▸ **Task item**: The entries that follow include a run beginning at the line with "(423, 323) = (402, 199): black gift -> none" and ending at the line with "(413, 470) = (306, 288): grey"; restate that run word for word and leave the rest out.
Start of Data for processing
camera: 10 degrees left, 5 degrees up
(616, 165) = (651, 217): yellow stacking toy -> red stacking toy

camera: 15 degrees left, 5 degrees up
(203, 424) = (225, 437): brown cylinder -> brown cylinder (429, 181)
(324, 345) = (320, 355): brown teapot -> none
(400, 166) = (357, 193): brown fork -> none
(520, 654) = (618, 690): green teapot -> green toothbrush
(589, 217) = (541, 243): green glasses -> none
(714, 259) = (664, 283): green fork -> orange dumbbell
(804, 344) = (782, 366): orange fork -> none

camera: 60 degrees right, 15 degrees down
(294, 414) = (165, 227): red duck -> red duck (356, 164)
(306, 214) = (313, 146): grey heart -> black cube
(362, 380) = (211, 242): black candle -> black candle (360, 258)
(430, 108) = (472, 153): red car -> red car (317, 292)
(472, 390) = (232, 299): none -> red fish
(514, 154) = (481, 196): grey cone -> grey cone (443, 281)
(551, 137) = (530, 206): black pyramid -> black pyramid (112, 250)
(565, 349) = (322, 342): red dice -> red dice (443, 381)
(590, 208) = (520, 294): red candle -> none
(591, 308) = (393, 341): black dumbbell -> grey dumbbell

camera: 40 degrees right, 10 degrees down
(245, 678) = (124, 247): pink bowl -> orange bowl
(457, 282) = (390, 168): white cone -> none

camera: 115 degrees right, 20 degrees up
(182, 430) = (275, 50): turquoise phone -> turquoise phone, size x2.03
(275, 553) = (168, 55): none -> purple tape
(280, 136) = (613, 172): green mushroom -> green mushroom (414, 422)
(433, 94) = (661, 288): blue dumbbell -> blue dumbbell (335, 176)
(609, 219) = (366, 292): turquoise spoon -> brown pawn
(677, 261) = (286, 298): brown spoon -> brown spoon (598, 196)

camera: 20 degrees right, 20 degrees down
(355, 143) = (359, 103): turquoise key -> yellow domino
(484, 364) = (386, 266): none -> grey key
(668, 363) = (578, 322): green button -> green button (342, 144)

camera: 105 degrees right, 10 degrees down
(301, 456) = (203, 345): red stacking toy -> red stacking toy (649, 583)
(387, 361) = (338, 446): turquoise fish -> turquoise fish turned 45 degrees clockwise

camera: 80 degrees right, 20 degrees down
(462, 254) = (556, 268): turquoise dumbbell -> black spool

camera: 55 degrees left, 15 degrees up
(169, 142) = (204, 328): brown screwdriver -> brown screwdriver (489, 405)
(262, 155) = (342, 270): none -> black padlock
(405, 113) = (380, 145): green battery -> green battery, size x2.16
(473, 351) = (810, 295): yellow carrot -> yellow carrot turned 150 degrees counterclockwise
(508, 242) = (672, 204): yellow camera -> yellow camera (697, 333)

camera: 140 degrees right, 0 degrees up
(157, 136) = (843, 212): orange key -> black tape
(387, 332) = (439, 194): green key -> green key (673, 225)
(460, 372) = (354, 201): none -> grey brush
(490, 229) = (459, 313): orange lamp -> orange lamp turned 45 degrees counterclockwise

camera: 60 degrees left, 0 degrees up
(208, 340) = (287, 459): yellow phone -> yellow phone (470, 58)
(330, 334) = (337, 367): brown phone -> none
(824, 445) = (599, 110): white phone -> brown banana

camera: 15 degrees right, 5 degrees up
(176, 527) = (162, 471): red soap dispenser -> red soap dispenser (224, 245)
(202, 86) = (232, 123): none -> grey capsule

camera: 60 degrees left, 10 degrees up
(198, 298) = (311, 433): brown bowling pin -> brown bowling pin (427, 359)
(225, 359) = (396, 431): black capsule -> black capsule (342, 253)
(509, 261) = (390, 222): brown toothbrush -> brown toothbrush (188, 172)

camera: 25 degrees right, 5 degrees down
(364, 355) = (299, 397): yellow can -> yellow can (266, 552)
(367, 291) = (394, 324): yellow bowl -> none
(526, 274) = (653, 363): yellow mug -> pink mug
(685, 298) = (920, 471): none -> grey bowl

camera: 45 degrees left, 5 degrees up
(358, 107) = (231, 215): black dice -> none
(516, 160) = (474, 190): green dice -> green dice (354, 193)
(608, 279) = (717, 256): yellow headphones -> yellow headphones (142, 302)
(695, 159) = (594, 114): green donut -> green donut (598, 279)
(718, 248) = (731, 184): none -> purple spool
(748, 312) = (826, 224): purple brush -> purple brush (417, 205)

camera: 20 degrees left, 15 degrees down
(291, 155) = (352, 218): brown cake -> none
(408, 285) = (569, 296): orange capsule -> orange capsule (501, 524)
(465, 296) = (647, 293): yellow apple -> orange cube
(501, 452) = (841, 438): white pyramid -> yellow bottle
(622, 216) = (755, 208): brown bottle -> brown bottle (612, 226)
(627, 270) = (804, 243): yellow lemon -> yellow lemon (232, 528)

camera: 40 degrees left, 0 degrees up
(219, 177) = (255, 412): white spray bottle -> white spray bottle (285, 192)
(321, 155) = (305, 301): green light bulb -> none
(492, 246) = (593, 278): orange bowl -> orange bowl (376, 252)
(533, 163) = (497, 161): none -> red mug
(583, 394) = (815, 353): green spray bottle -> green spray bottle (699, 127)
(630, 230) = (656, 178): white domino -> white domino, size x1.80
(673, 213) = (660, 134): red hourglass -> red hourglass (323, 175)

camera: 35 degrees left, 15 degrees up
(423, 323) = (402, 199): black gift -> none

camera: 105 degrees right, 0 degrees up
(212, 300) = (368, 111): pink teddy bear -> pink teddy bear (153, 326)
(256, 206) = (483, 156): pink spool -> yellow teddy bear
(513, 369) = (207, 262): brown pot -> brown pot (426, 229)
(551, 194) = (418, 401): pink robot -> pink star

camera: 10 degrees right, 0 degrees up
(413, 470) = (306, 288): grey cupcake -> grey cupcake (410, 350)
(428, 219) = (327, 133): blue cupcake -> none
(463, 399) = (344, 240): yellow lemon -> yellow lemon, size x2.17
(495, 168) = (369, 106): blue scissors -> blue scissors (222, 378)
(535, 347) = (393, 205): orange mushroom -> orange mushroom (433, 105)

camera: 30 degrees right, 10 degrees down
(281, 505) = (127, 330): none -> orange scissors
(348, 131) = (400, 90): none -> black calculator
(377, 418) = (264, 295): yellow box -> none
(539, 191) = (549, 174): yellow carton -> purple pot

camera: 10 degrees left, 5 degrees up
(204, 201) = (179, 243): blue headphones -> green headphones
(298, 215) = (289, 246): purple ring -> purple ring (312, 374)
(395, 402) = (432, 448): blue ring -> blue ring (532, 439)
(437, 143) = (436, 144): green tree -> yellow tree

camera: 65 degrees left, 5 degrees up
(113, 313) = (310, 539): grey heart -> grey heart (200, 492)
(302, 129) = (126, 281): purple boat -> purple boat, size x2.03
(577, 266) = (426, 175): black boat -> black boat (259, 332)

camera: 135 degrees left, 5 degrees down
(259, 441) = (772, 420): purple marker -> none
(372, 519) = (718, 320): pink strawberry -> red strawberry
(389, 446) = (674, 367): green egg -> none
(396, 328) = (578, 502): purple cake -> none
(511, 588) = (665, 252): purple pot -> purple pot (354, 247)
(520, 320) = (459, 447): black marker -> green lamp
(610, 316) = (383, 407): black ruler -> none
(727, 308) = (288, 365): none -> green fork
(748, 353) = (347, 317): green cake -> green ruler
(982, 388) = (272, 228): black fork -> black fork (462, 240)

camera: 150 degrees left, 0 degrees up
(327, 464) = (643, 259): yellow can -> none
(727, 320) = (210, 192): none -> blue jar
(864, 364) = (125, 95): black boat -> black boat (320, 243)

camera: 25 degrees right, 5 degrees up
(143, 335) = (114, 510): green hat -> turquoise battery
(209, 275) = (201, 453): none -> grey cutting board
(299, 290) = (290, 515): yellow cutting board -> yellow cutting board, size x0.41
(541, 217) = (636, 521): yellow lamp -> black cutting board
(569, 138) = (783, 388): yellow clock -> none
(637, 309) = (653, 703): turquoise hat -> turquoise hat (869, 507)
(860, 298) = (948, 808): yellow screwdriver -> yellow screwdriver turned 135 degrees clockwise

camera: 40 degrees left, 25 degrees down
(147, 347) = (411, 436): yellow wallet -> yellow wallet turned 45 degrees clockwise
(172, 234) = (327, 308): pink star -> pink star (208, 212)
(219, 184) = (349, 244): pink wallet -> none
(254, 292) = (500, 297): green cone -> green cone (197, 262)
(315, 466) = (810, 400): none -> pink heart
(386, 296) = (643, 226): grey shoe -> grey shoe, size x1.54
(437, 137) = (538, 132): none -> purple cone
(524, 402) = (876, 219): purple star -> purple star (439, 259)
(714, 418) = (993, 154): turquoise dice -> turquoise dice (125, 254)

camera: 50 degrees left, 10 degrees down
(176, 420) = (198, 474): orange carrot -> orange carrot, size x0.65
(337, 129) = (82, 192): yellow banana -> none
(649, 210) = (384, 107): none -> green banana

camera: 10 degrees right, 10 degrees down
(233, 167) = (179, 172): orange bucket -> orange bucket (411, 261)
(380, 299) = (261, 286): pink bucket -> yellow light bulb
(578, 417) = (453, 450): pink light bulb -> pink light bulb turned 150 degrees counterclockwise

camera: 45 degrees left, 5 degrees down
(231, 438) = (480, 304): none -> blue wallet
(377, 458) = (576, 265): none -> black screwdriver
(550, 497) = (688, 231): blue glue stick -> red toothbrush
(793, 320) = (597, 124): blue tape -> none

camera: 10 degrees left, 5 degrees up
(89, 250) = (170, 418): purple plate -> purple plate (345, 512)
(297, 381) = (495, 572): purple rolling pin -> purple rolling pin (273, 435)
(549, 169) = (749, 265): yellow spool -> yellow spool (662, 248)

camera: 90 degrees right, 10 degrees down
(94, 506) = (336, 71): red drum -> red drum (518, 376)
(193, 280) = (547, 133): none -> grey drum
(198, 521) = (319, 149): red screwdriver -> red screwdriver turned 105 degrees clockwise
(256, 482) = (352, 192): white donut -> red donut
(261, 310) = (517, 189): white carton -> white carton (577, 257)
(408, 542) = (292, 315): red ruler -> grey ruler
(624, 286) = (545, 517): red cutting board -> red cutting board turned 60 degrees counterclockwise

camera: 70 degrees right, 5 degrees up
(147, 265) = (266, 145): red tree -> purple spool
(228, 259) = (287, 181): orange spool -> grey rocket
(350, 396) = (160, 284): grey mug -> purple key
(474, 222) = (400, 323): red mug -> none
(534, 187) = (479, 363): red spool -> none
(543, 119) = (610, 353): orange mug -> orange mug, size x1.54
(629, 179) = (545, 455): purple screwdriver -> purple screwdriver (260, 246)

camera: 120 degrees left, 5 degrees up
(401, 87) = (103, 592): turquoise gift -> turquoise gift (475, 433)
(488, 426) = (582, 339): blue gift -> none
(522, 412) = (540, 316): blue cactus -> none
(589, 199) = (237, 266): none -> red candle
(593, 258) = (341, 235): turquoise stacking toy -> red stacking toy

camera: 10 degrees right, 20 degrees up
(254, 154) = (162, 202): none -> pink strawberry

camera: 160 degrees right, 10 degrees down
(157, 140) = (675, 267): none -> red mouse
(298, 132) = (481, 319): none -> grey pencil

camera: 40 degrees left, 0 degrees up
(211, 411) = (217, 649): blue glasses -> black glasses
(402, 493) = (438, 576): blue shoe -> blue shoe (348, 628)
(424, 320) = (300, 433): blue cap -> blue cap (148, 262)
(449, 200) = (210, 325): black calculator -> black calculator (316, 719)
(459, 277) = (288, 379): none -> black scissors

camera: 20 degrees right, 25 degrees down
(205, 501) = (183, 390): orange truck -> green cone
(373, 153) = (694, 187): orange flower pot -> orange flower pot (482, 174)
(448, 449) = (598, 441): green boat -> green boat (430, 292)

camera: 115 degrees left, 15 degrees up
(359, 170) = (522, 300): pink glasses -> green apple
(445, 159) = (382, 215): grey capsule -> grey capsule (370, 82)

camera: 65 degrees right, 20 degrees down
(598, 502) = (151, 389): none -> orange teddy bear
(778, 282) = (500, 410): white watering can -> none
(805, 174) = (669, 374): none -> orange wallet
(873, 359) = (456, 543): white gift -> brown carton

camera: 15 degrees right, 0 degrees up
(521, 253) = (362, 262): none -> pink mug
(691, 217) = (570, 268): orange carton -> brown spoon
End of Data for processing
▸ **Response area**:
(423, 323) = (402, 199): black gift -> none

camera: 105 degrees right, 0 degrees up
(212, 300) = (368, 111): pink teddy bear -> pink teddy bear (153, 326)
(256, 206) = (483, 156): pink spool -> yellow teddy bear
(513, 369) = (207, 262): brown pot -> brown pot (426, 229)
(551, 194) = (418, 401): pink robot -> pink star

camera: 10 degrees right, 0 degrees up
(413, 470) = (306, 288): grey cupcake -> grey cupcake (410, 350)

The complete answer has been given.